> _Problem statement_:
Write out exactly the lines below starting at the one containing "(226, 158) = (167, 378): white" and ending at the one containing "(306, 652) = (393, 580): none". Omit every picture.

--------

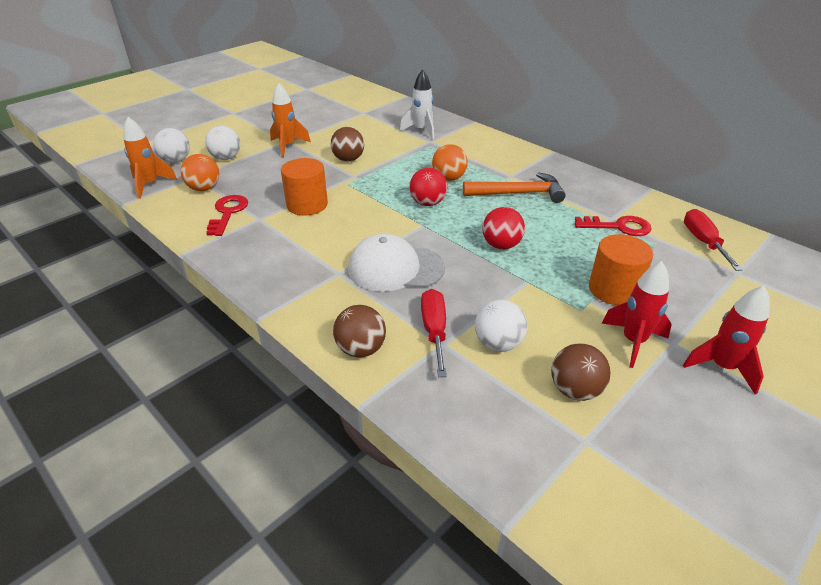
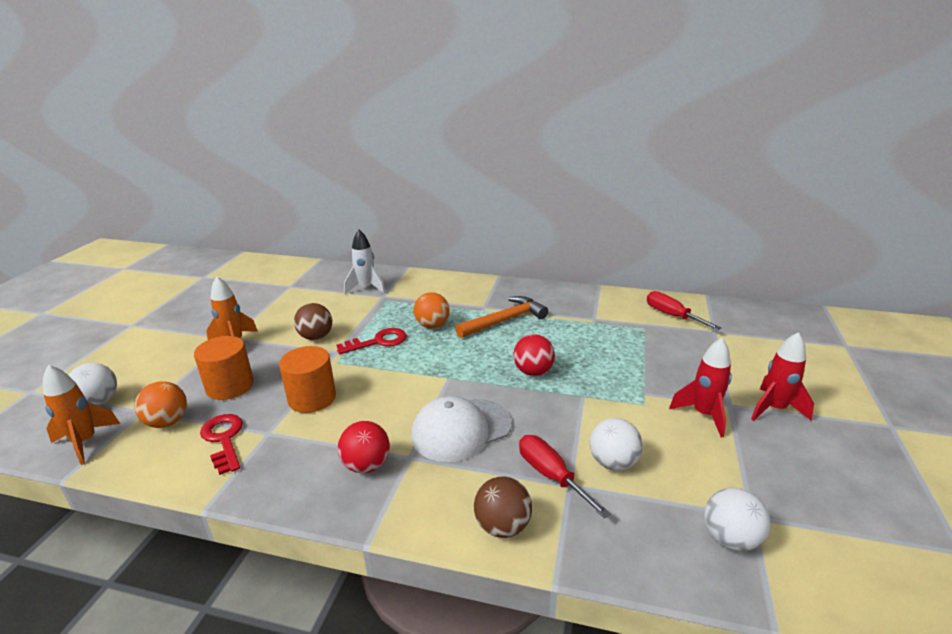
camera: 30 degrees left, 10 degrees down
(226, 158) = (167, 378): white ball -> white ball (730, 539)
(427, 203) = (434, 355): red ball -> red ball (366, 465)
(575, 390) = (705, 476): brown ball -> none
(613, 289) = (651, 377): orange cylinder -> orange cylinder (230, 386)
(618, 227) = (606, 323): red key -> red key (378, 342)

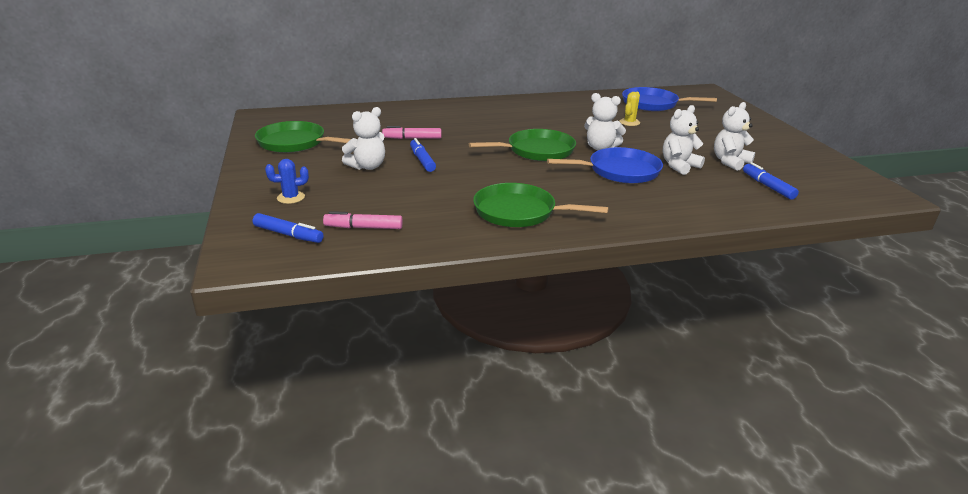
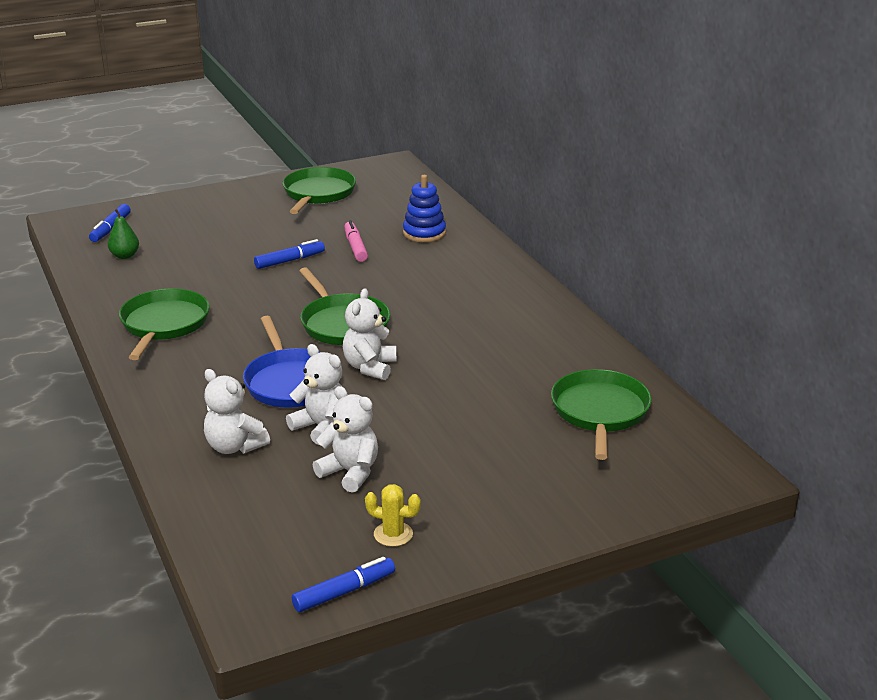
camera: 80 degrees right, 0 degrees up
(291, 197) = (183, 216): blue cactus -> none
(364, 227) = (125, 256): pink marker -> green pear
(367, 166) = (264, 236): white teddy bear -> white teddy bear (234, 446)
(403, 118) = (424, 233): none -> blue stacking toy
(629, 122) = (489, 389): yellow cactus -> yellow cactus (393, 534)
(652, 104) = (600, 412): blue pan -> green pan
(768, 186) = (265, 498): blue marker -> blue marker (344, 592)

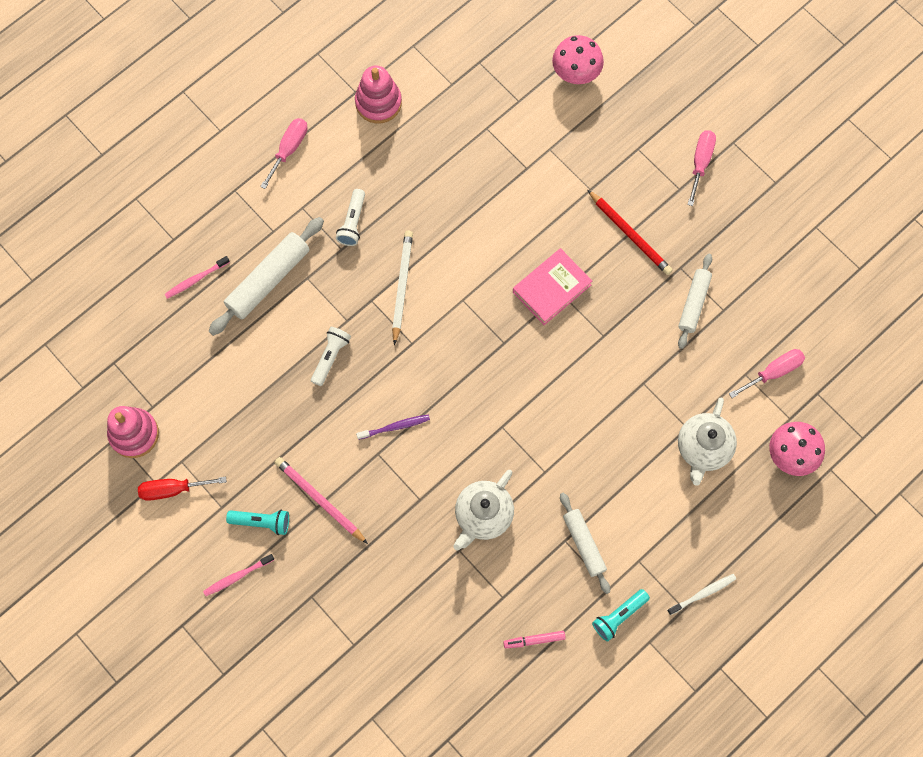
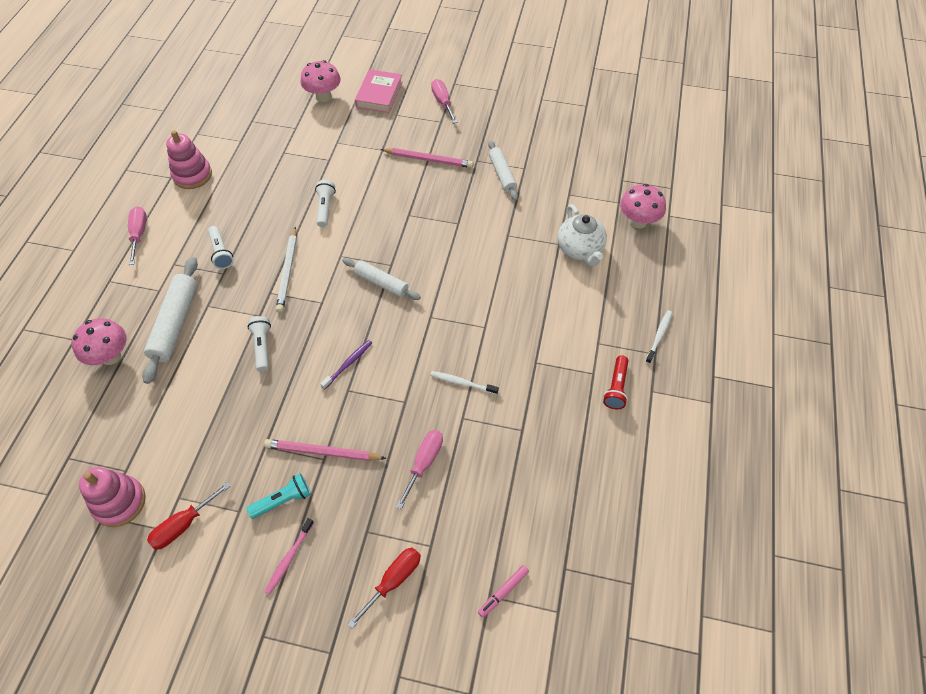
camera: 35 degrees left, 15 degrees down
(196, 279) = (111, 356): pink toothbrush -> pink mushroom
(306, 652) = (393, 580): none -> red screwdriver
(402, 286) = (288, 271): white pencil -> white pencil turned 150 degrees counterclockwise
(483, 515) = (462, 383): white teapot -> white toothbrush
(484, 231) = (325, 208): none -> white flashlight
(534, 640) = (570, 445): pink marker -> pink marker (503, 592)
(551, 288) = (400, 215): pink book -> pink book (379, 94)
(584, 544) = (551, 356): white rolling pin -> white rolling pin (381, 283)
(619, 616) = (616, 387): turquoise flashlight -> red flashlight
(629, 234) = (428, 160): red pencil -> pink pencil
(773, 372) = (585, 183): pink screwdriver -> pink screwdriver (424, 463)

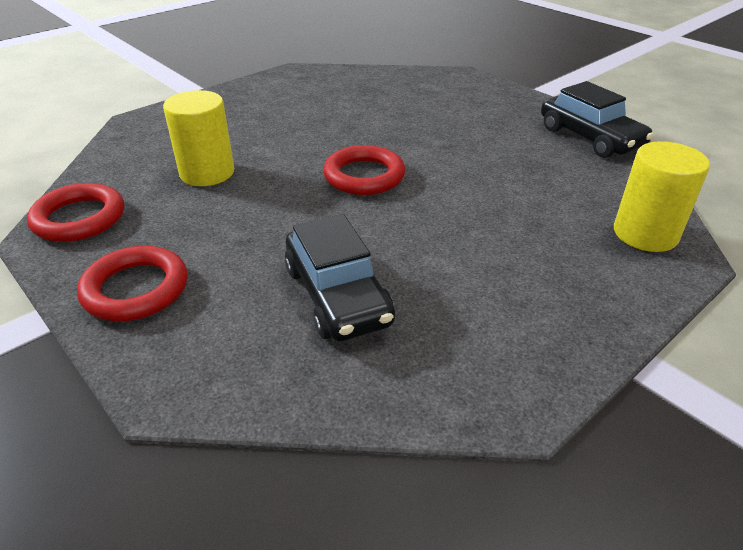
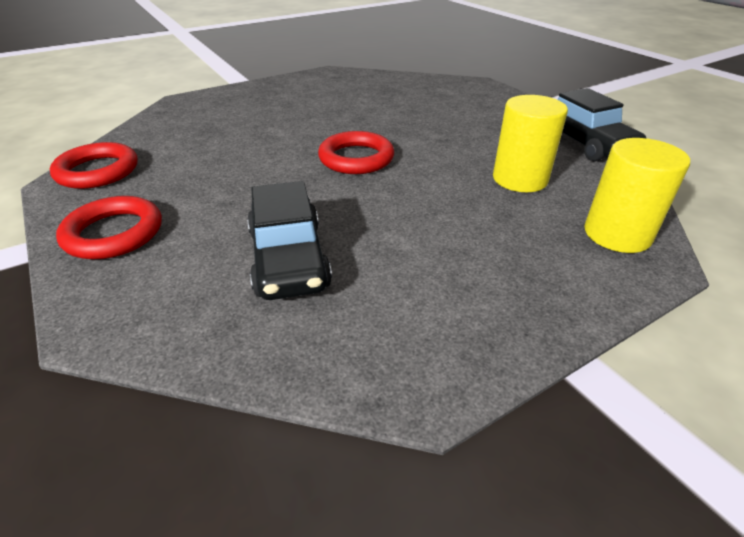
camera: 10 degrees right, 0 degrees up
(207, 173) = (220, 144): yellow cylinder -> yellow cylinder (520, 179)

--------

> _Output of the task_:
(226, 158) = (167, 378): white ball -> white ball (730, 539)
(427, 203) = (434, 355): red ball -> red ball (366, 465)
(575, 390) = (705, 476): brown ball -> none
(613, 289) = (651, 377): orange cylinder -> orange cylinder (230, 386)
(618, 227) = (606, 323): red key -> red key (378, 342)

camera: 80 degrees right, 0 degrees up
(291, 197) = (183, 216): blue cactus -> none
(364, 227) = (125, 256): pink marker -> green pear
(367, 166) = (264, 236): white teddy bear -> white teddy bear (234, 446)
(403, 118) = (424, 233): none -> blue stacking toy
(629, 122) = (489, 389): yellow cactus -> yellow cactus (393, 534)
(652, 104) = (600, 412): blue pan -> green pan
(768, 186) = (265, 498): blue marker -> blue marker (344, 592)

camera: 35 degrees left, 15 degrees down
(196, 279) = (111, 356): pink toothbrush -> pink mushroom
(306, 652) = (393, 580): none -> red screwdriver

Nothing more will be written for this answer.